■ What to work on ■
Search term "right": copy each line of the records that contains it.

■ Raw data ■
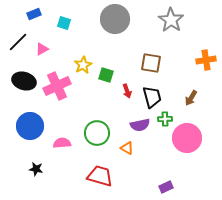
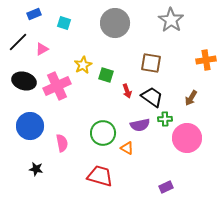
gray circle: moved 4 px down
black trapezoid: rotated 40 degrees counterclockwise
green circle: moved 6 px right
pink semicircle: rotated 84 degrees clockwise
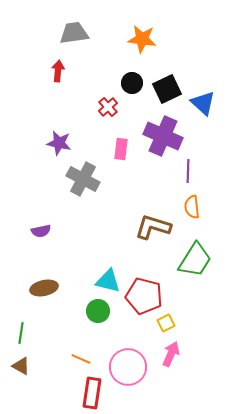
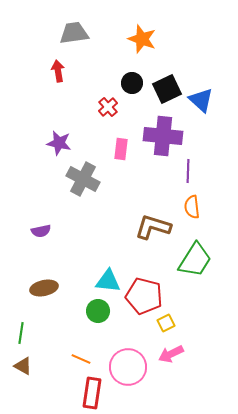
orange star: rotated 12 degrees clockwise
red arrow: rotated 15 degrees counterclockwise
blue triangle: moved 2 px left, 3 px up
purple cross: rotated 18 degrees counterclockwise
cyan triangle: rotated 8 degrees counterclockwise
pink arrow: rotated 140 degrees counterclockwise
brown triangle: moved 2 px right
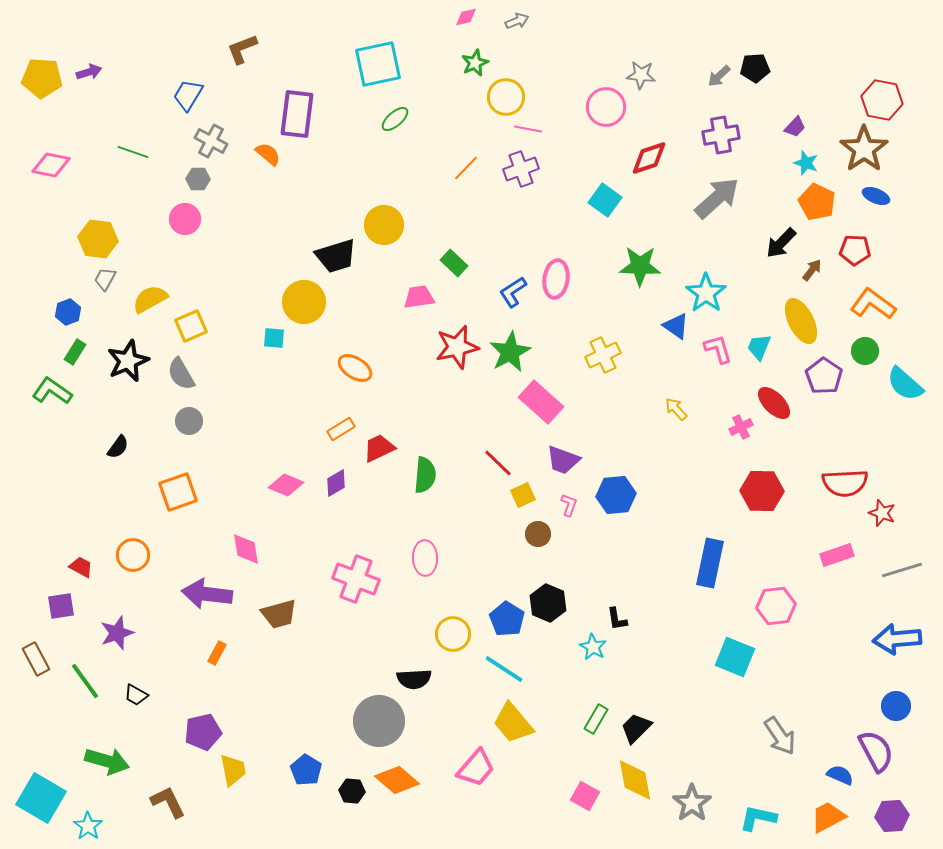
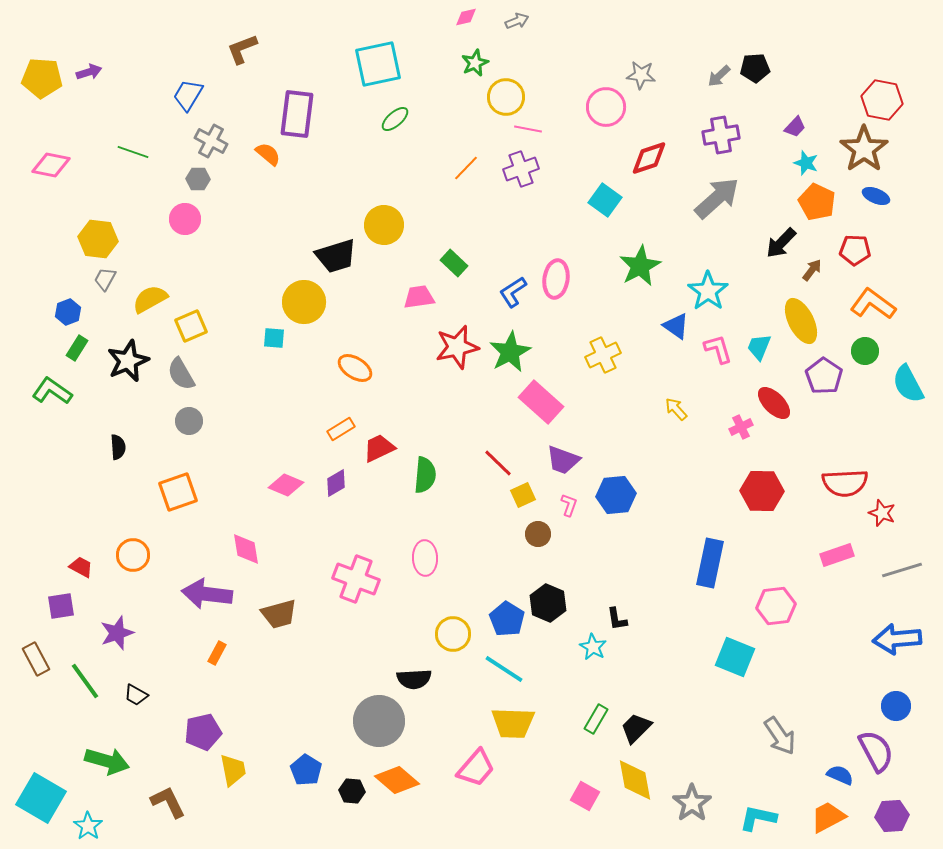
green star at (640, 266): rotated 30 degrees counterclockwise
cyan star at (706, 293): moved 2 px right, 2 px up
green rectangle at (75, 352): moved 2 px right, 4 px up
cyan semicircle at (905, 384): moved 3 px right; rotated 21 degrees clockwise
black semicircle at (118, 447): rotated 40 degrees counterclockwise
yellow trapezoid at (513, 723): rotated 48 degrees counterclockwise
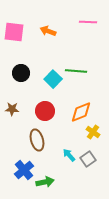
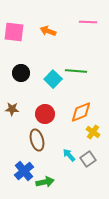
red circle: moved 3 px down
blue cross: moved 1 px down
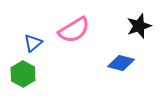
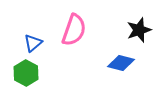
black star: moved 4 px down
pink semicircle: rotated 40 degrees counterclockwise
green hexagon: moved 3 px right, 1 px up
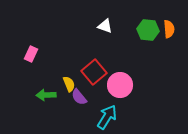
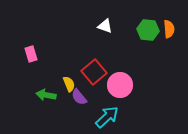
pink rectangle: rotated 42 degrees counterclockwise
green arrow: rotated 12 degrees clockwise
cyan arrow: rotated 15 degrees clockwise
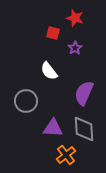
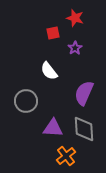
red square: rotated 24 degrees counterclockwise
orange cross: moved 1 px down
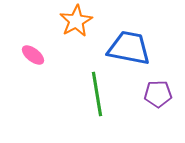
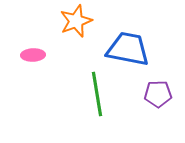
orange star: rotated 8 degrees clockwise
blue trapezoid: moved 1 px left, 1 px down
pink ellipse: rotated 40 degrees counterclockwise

---

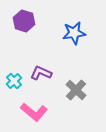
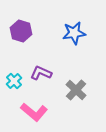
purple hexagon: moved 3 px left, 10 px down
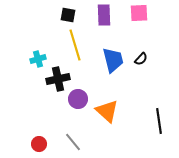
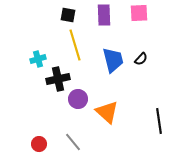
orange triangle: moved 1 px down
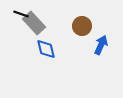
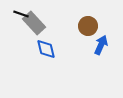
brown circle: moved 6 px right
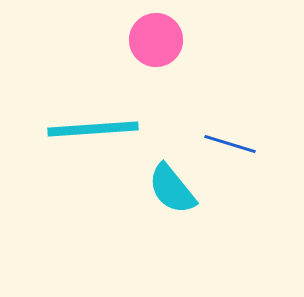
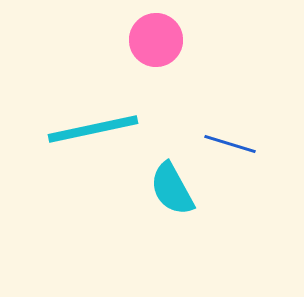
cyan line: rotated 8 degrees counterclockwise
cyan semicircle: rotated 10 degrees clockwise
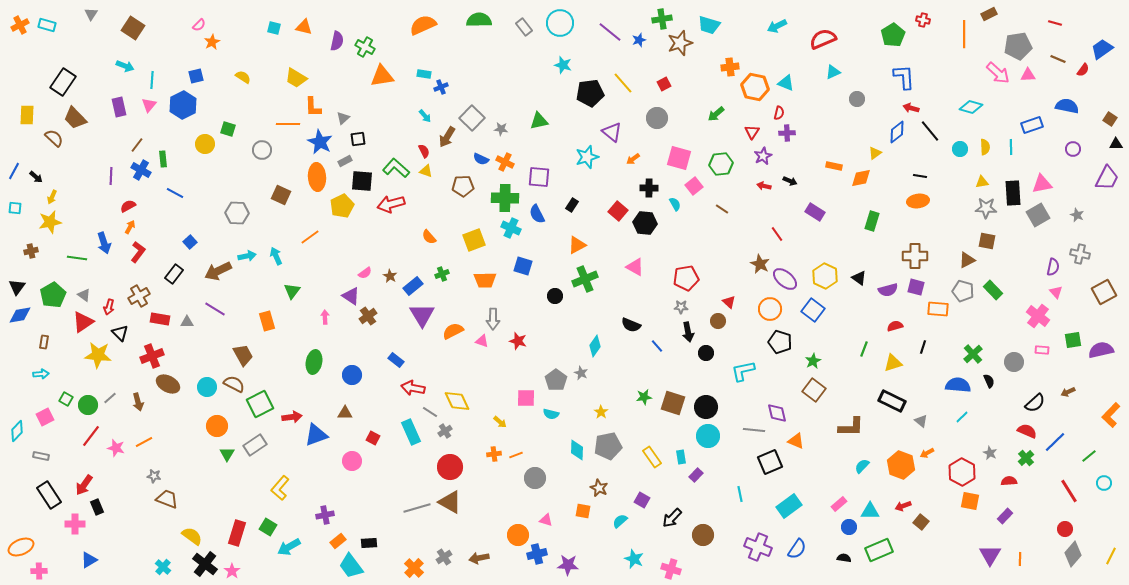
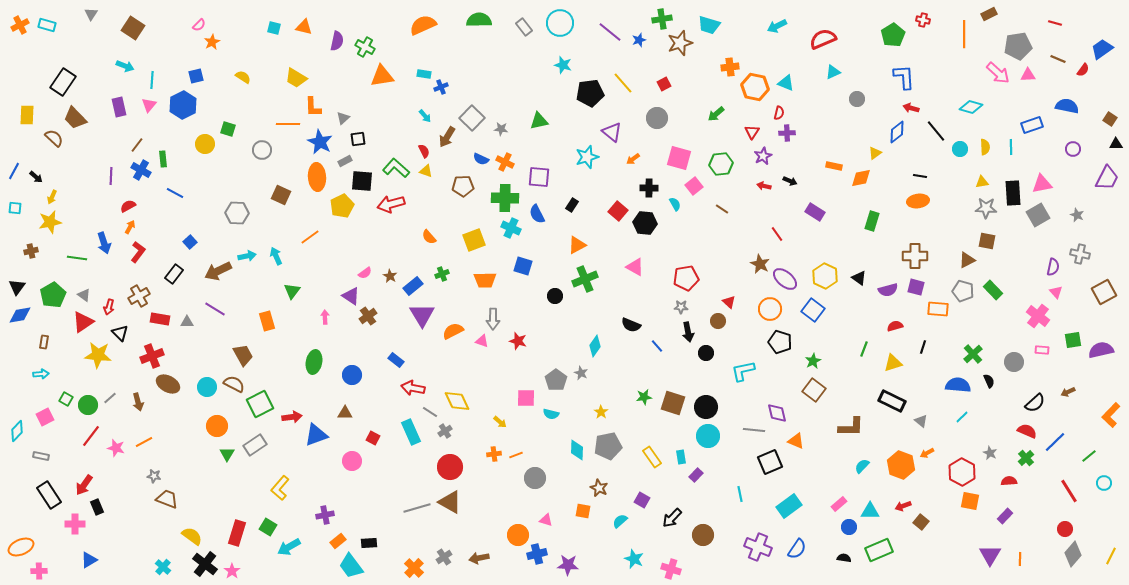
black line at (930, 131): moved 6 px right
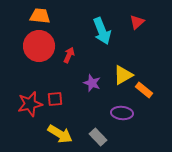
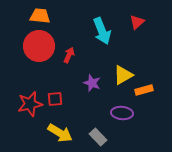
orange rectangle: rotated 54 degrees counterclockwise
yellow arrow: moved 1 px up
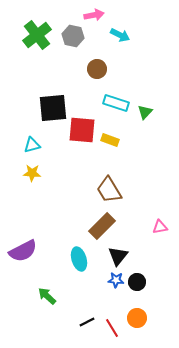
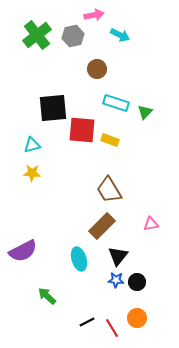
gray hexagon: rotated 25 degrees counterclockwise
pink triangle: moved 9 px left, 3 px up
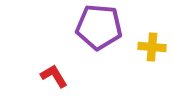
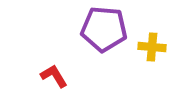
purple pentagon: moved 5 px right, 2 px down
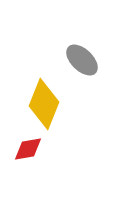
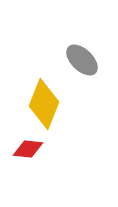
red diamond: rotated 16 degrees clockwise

■ Output ■
green circle: moved 6 px right
brown triangle: moved 2 px right
cyan star at (706, 293): moved 2 px right, 2 px up
green rectangle at (75, 352): moved 2 px right, 4 px up
cyan semicircle at (905, 384): moved 3 px right; rotated 21 degrees clockwise
green hexagon: moved 3 px right, 1 px up
brown circle: moved 6 px right
black line at (930, 131): moved 6 px right
purple pentagon: moved 5 px right, 2 px down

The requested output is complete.